**Task goal:**
When you reach a picture, skip it, and retype every line below exactly.

(Coordinate-based change listings)
------------------------------------------------

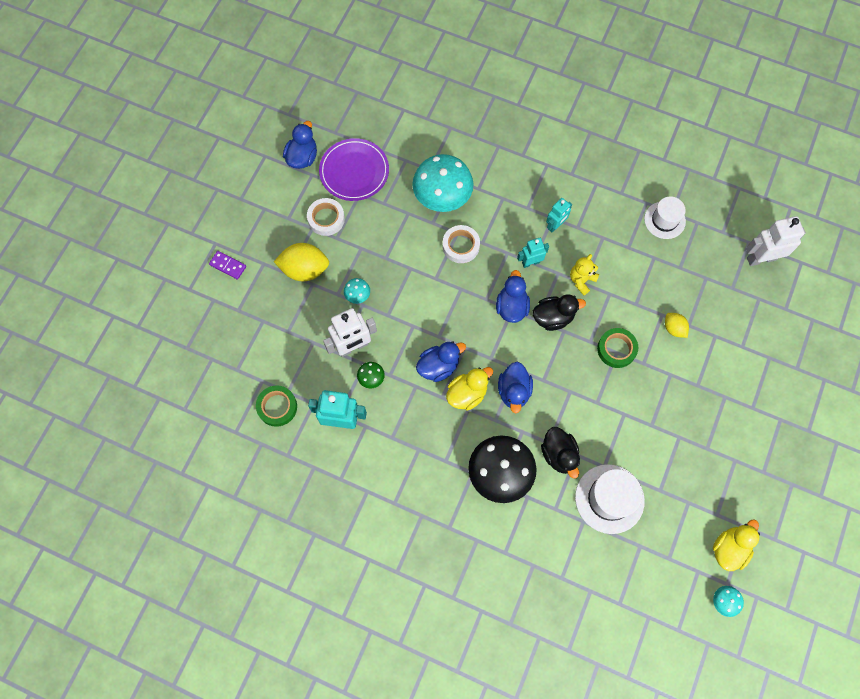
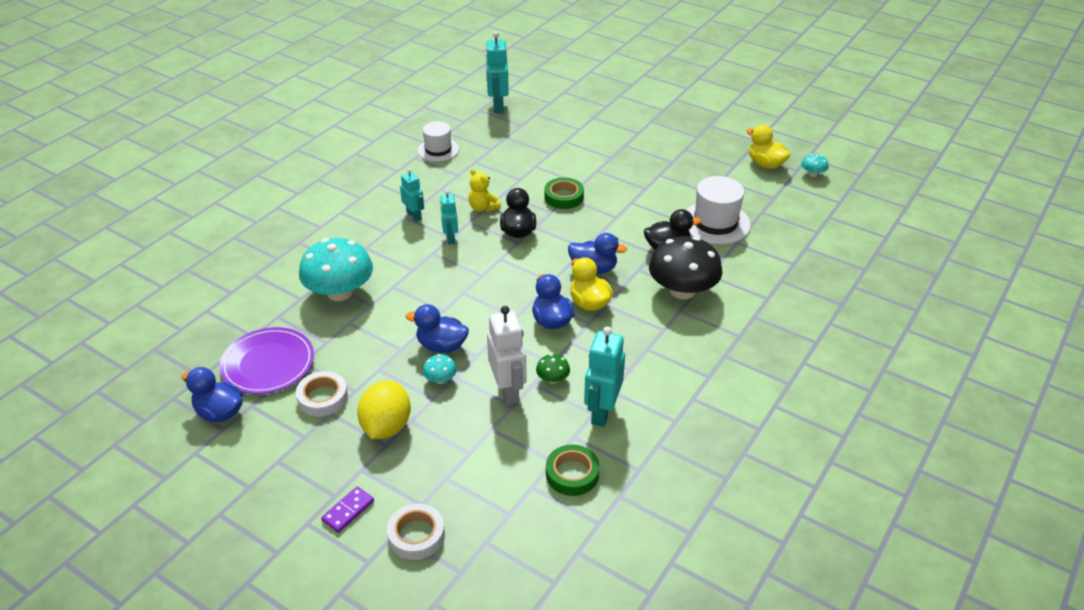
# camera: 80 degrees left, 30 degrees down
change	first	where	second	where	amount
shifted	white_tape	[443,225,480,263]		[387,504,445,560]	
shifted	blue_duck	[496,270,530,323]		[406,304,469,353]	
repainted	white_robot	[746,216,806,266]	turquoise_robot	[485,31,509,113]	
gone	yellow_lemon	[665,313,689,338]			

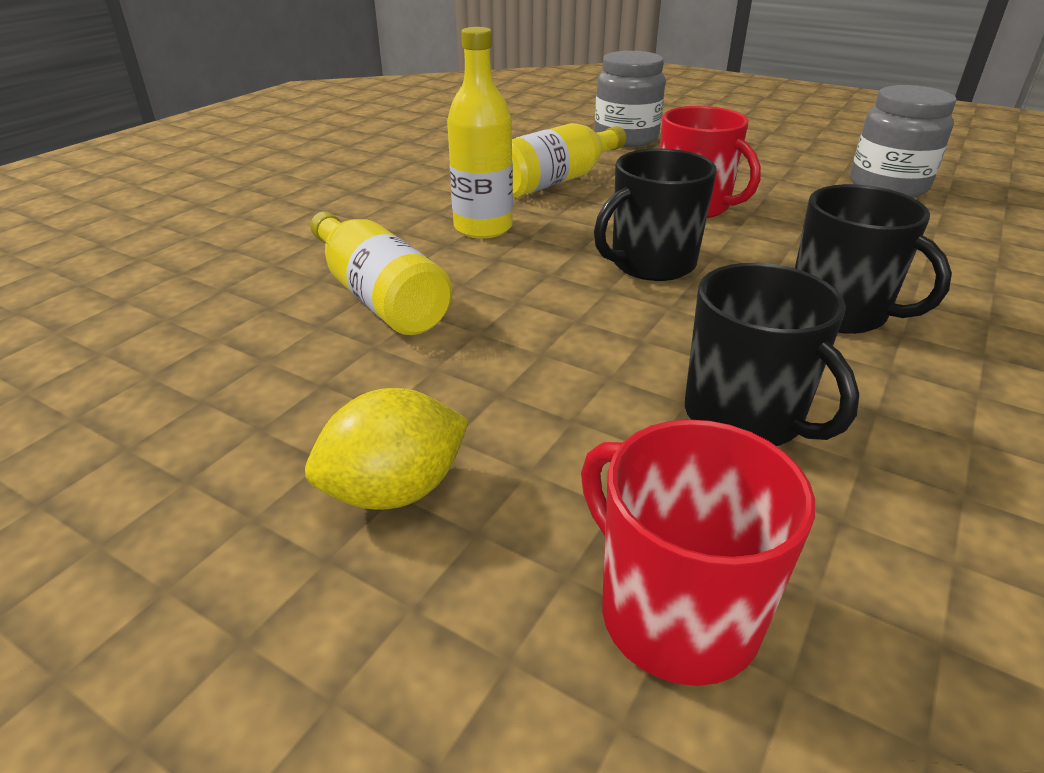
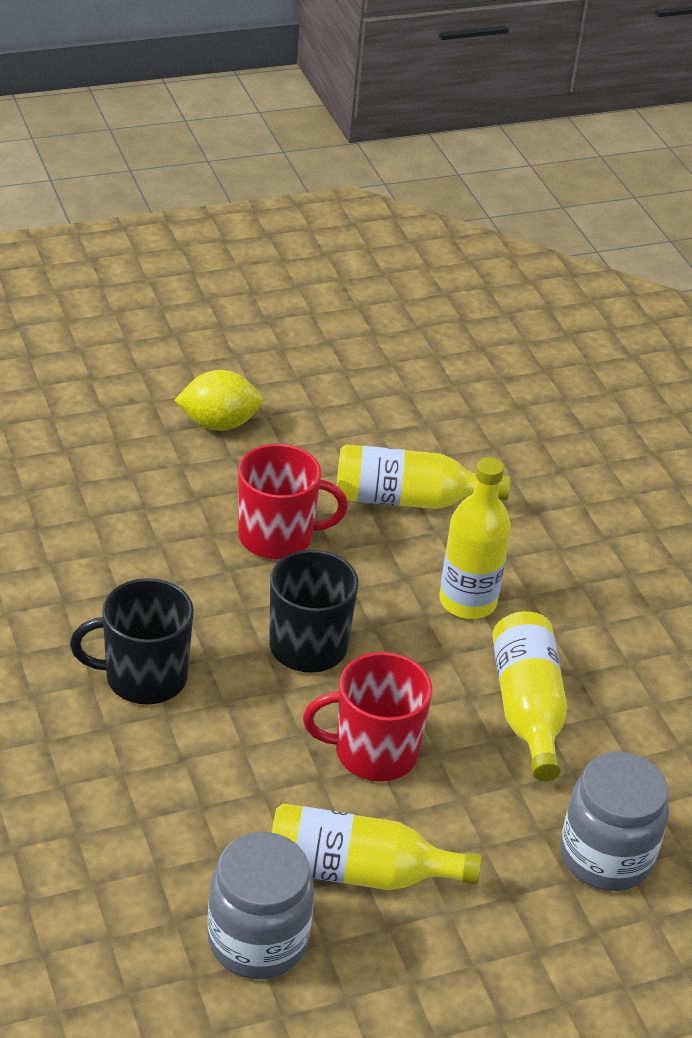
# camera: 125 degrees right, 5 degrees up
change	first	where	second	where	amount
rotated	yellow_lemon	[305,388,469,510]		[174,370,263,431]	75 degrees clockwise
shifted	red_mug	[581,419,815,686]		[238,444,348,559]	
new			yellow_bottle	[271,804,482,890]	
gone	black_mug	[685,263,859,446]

------------------------------------------------

**Answer for the task:**
# camera: 80 degrees left, 30 degrees down
change	first	where	second	where	amount
shifted	white_tape	[443,225,480,263]		[387,504,445,560]	
shifted	blue_duck	[496,270,530,323]		[406,304,469,353]	
repainted	white_robot	[746,216,806,266]	turquoise_robot	[485,31,509,113]	
gone	yellow_lemon	[665,313,689,338]			

# camera: 125 degrees right, 5 degrees up
change	first	where	second	where	amount
rotated	yellow_lemon	[305,388,469,510]		[174,370,263,431]	75 degrees clockwise
shifted	red_mug	[581,419,815,686]		[238,444,348,559]	
new			yellow_bottle	[271,804,482,890]	
gone	black_mug	[685,263,859,446]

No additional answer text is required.